▸ **Working data**
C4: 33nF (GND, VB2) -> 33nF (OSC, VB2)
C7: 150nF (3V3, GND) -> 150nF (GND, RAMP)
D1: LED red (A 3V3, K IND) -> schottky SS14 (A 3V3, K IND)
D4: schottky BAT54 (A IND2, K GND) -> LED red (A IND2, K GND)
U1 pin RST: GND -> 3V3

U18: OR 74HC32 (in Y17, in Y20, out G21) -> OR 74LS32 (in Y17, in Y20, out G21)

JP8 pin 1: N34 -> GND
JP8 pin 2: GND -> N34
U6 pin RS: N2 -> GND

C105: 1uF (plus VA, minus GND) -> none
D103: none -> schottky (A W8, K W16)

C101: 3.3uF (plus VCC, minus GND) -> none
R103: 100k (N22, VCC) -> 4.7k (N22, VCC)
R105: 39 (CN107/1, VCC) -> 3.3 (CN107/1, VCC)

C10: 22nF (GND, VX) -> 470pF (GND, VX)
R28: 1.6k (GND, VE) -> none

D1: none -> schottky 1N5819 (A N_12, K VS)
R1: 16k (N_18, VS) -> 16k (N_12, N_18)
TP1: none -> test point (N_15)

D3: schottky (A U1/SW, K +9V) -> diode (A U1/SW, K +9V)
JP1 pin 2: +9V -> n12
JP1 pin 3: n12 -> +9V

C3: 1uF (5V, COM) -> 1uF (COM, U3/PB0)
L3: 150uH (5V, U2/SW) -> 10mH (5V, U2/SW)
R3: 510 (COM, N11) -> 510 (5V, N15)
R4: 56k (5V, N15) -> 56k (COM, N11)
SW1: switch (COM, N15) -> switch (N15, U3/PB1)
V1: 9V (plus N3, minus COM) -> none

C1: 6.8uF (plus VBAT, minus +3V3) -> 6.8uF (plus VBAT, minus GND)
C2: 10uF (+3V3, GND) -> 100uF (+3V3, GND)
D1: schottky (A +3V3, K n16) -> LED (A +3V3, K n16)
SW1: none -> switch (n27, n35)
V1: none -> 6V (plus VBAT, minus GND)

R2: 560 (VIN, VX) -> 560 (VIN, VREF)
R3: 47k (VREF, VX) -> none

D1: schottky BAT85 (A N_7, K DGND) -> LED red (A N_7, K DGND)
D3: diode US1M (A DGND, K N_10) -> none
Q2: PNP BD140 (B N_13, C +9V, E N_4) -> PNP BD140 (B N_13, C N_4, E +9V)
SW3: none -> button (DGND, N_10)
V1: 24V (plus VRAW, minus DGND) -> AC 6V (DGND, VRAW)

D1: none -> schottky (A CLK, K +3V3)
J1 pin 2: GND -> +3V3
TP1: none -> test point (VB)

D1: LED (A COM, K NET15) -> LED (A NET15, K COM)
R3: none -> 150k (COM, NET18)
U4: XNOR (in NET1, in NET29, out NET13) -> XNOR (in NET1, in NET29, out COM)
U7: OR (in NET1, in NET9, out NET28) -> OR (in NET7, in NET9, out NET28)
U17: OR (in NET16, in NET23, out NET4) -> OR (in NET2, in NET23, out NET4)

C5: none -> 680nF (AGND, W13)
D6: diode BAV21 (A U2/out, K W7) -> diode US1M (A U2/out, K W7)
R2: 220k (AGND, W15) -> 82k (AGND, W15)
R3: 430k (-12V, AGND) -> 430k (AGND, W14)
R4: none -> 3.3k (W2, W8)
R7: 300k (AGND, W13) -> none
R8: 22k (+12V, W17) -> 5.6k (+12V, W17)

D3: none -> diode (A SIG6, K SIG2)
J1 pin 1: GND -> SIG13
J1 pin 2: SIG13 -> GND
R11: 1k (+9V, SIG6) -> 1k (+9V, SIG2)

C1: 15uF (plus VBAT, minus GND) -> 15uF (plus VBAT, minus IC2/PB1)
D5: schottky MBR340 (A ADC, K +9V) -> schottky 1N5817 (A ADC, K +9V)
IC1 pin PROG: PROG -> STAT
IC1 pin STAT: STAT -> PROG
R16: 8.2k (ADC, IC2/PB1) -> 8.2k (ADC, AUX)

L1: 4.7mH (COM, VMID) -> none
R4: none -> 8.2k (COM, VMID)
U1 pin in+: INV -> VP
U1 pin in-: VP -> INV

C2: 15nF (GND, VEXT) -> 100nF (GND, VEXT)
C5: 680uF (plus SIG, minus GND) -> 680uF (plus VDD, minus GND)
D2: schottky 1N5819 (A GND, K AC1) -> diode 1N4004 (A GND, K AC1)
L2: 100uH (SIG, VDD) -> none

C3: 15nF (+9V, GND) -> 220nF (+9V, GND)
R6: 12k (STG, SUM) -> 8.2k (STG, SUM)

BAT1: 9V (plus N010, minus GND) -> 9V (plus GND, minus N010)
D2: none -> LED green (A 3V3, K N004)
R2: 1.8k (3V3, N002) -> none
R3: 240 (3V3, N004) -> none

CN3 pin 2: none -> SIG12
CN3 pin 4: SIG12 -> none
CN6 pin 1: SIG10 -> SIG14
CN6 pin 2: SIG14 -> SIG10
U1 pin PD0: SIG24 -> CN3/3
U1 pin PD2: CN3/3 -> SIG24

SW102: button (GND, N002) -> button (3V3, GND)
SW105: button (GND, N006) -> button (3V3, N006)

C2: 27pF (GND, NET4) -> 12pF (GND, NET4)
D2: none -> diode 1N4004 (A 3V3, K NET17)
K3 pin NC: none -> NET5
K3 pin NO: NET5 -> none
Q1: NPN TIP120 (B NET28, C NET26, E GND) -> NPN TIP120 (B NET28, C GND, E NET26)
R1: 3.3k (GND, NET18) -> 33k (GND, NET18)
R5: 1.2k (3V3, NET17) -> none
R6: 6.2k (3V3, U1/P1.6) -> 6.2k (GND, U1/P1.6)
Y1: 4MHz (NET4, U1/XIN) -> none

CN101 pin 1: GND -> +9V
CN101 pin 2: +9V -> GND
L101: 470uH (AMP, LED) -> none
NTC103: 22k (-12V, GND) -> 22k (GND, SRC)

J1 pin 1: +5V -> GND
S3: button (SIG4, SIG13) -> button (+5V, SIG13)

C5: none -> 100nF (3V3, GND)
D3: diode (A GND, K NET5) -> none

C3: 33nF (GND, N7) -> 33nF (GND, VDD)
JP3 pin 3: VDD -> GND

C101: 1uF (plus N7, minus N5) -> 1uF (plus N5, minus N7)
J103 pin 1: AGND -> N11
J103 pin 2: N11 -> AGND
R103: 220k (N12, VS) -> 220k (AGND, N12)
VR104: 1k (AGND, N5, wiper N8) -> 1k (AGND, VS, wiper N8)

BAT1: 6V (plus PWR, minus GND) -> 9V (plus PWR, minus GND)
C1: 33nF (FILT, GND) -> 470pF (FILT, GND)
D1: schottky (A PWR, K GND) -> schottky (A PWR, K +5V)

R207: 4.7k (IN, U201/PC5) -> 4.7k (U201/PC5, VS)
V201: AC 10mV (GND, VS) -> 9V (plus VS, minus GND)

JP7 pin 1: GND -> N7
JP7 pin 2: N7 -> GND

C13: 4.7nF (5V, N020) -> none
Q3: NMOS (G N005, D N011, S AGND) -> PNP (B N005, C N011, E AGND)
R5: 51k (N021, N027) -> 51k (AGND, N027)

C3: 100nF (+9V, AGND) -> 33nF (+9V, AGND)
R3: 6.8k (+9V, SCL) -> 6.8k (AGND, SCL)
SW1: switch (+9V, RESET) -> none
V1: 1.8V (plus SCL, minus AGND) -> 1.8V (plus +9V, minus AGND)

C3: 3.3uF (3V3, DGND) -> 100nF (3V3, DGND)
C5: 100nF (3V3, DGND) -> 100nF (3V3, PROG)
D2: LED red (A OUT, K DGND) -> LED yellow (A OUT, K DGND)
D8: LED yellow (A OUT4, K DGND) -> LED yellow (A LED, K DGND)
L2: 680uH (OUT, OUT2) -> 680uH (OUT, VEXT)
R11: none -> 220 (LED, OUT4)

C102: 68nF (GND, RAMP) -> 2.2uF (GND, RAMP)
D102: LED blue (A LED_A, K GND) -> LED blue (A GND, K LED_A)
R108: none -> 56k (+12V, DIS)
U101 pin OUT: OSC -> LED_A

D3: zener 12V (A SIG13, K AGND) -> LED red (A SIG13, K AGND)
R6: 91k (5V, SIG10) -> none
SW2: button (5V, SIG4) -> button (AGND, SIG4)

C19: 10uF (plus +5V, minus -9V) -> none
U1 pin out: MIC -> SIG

▸ **Exercise**
Taking the lines above, repeat exactly those from the line that contains "VR104: 1k (AGND, N5, wiper" through the line that contains "D1: schottky (A PWR, K", and both of those lines as well. Include nothing else.

▸ **Output for this task**
VR104: 1k (AGND, N5, wiper N8) -> 1k (AGND, VS, wiper N8)

BAT1: 6V (plus PWR, minus GND) -> 9V (plus PWR, minus GND)
C1: 33nF (FILT, GND) -> 470pF (FILT, GND)
D1: schottky (A PWR, K GND) -> schottky (A PWR, K +5V)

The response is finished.